____ Study material

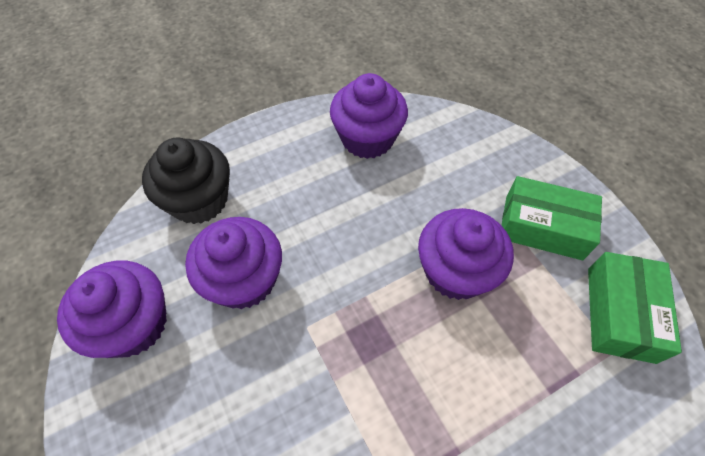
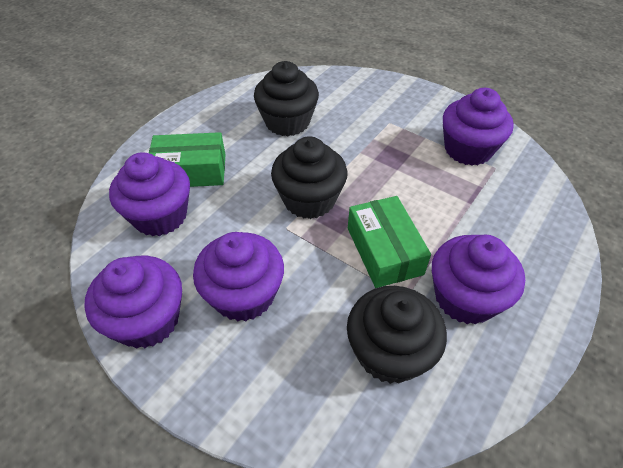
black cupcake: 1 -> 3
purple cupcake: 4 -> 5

________
____ Study material

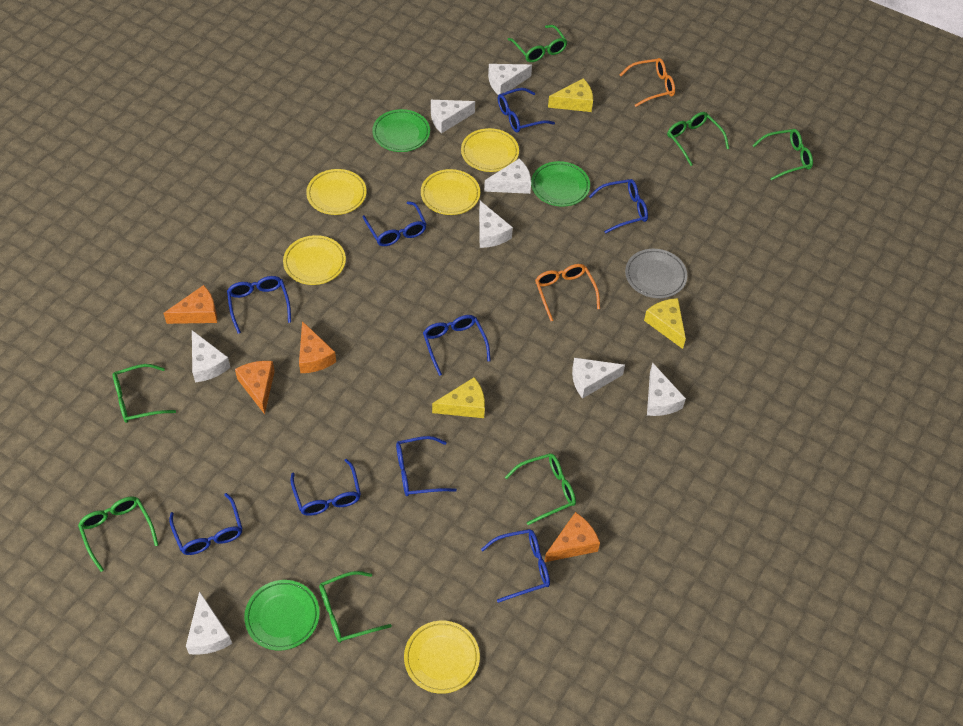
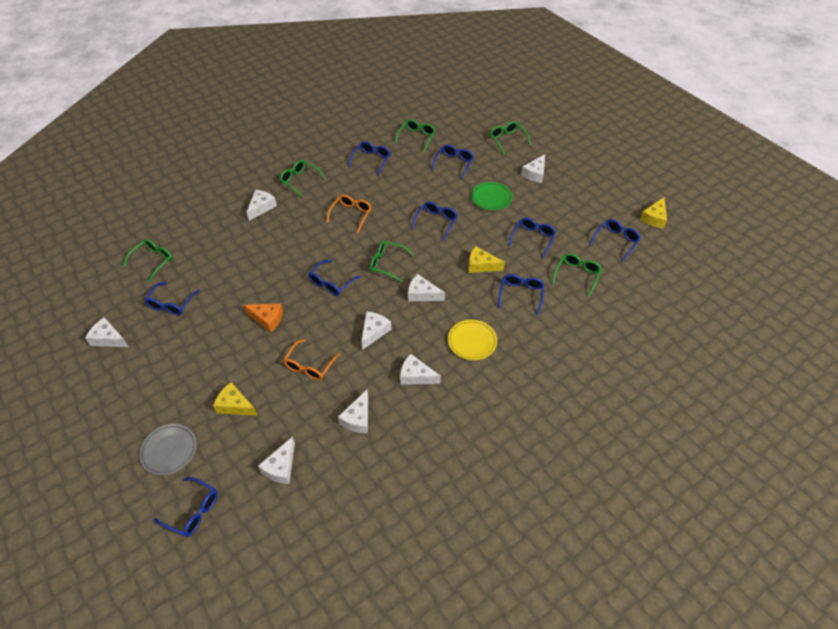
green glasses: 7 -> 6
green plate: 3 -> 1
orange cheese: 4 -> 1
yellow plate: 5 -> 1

________

*What the task requires*
A word-for-word copy of the lines above from the one with "green glasses: 7 -> 6" through the one with "yellow plate: 5 -> 1", inclusive, is the only output wanted.

*Result of the task*
green glasses: 7 -> 6
green plate: 3 -> 1
orange cheese: 4 -> 1
yellow plate: 5 -> 1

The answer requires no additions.